EXERCISE AIM:
Please copy out the entries below exactly, beginning with the line that contains "(467, 336) = (534, 264): grey box -> none" and ending with the line that contains "(275, 266) = (410, 295): turquoise", and include nothing outside that span.

Object matching data
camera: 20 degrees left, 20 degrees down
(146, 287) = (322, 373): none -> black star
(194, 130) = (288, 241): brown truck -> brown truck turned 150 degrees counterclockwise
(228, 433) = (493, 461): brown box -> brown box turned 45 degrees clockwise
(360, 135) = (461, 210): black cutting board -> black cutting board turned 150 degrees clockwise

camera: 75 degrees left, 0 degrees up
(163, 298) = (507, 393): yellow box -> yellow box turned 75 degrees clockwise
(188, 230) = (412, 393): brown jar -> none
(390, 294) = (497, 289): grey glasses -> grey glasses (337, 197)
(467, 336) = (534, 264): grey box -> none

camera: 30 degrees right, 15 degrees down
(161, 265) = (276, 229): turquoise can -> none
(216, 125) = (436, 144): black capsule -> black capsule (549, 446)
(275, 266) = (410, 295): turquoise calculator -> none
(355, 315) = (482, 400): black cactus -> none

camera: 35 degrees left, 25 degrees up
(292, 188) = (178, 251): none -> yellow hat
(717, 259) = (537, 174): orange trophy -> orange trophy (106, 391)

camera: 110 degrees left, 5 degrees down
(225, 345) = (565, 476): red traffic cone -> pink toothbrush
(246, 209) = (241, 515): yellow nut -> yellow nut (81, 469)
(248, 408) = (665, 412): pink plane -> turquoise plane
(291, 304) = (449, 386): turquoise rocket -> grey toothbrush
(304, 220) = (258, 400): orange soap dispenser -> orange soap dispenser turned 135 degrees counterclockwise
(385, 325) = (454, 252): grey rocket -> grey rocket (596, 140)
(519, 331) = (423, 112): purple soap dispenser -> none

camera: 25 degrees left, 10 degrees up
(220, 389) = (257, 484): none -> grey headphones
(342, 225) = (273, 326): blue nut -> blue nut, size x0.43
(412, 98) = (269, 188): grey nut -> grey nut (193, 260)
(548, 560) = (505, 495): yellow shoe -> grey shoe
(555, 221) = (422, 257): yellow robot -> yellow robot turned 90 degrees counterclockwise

THE COMPLETED TASK:
(467, 336) = (534, 264): grey box -> none

camera: 30 degrees right, 15 degrees down
(161, 265) = (276, 229): turquoise can -> none
(216, 125) = (436, 144): black capsule -> black capsule (549, 446)
(275, 266) = (410, 295): turquoise calculator -> none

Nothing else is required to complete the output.